» **TASK DIRECTIONS**
Transcribe, with complete accuracy, all of the entries below except for the pictures.

☆ ☆ ☆ ☆ ☆

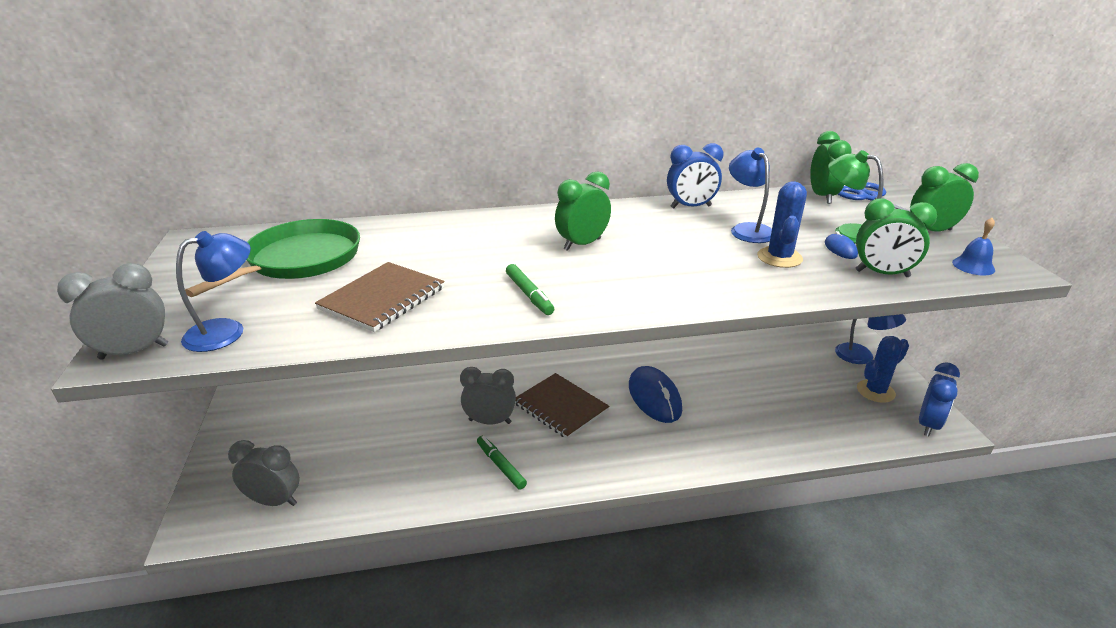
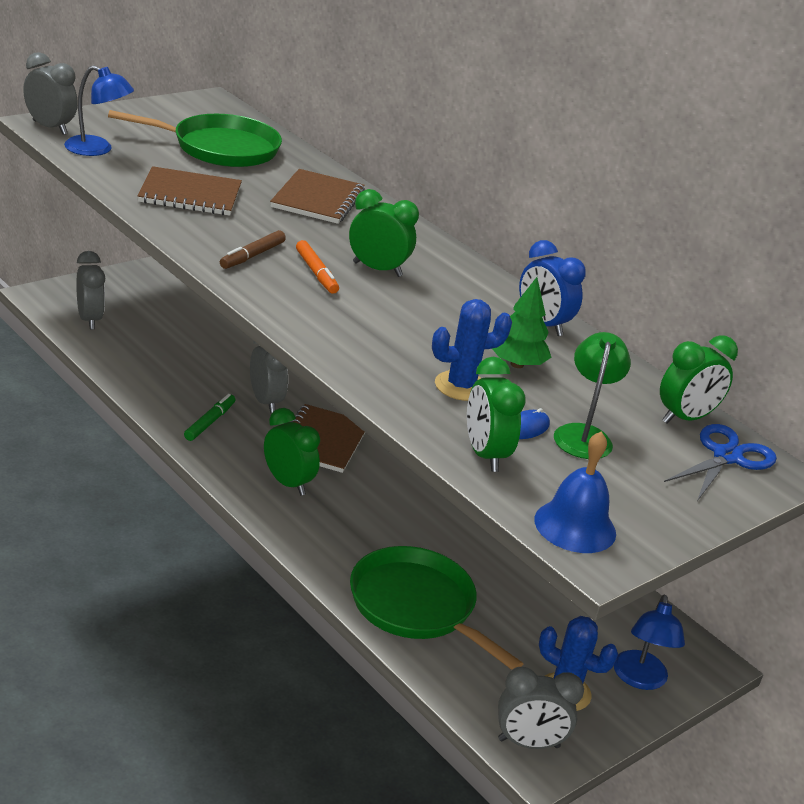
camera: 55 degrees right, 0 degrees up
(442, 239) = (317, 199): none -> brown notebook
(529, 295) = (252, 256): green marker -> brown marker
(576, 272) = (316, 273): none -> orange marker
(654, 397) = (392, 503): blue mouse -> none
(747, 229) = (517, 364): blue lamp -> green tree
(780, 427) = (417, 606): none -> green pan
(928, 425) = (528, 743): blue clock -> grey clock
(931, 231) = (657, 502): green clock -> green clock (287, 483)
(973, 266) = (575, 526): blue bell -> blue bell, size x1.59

☆ ☆ ☆ ☆ ☆

» **COMPLETED TASK**
camera: 55 degrees right, 0 degrees up
(442, 239) = (317, 199): none -> brown notebook
(529, 295) = (252, 256): green marker -> brown marker
(576, 272) = (316, 273): none -> orange marker
(654, 397) = (392, 503): blue mouse -> none
(747, 229) = (517, 364): blue lamp -> green tree
(780, 427) = (417, 606): none -> green pan
(928, 425) = (528, 743): blue clock -> grey clock
(931, 231) = (657, 502): green clock -> green clock (287, 483)
(973, 266) = (575, 526): blue bell -> blue bell, size x1.59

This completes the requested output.